─── RECORDS

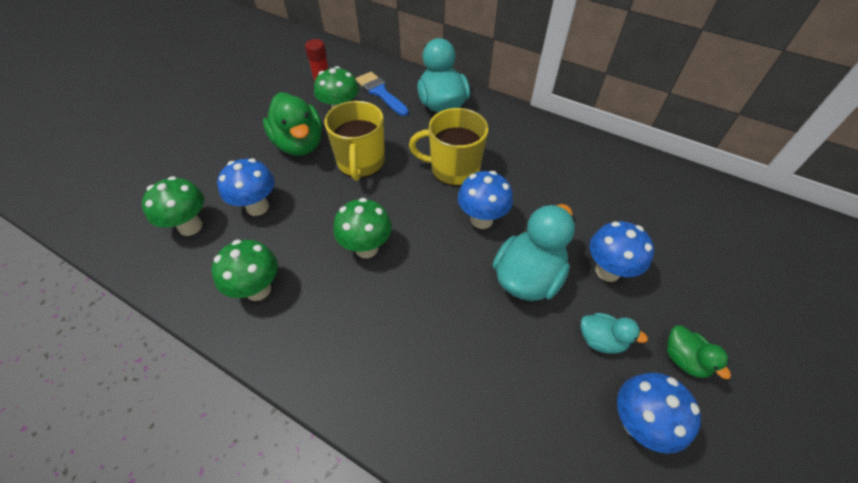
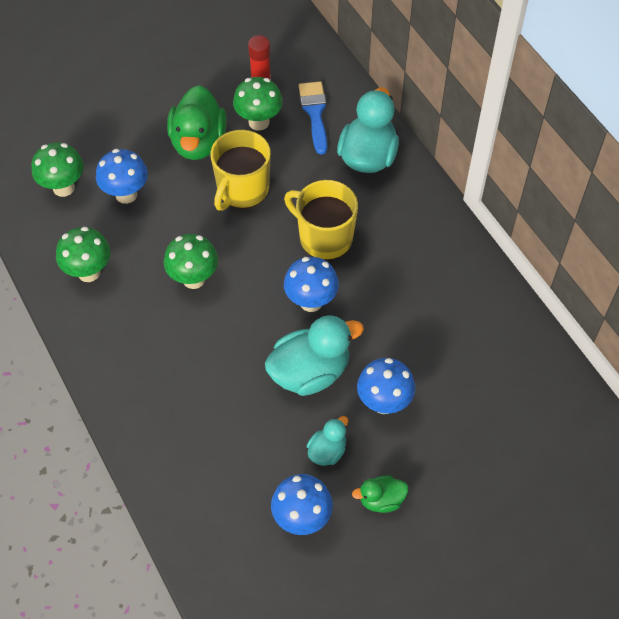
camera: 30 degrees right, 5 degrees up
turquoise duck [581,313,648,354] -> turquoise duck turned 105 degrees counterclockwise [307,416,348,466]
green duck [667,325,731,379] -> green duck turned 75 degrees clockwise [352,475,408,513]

──────
─── RECORDS

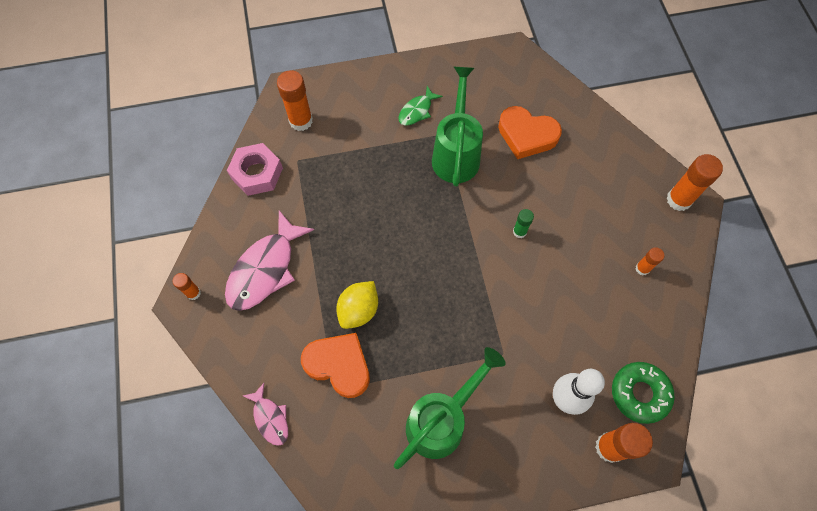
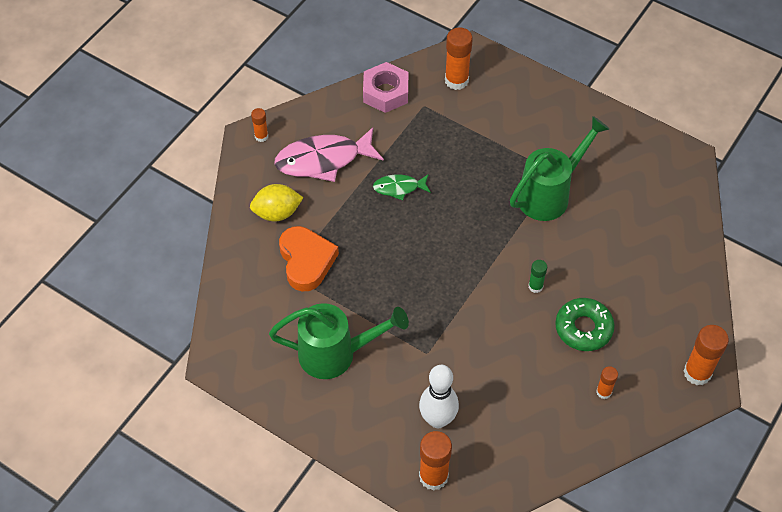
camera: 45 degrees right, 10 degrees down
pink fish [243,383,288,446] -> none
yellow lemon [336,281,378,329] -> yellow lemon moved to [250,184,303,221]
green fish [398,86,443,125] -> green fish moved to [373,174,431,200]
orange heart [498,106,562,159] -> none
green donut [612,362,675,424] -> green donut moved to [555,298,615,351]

──────

# [TASK INSTRUCTIONS]
When you reach the line in the material above that holds "camera: 30 degrees right, 5 degrees up", begin reproducing lines exactly, and stop after the line that holds "green duck [667,325,731,379]".

# [EXPECTED ANSWER]
camera: 30 degrees right, 5 degrees up
turquoise duck [581,313,648,354] -> turquoise duck turned 105 degrees counterclockwise [307,416,348,466]
green duck [667,325,731,379] -> green duck turned 75 degrees clockwise [352,475,408,513]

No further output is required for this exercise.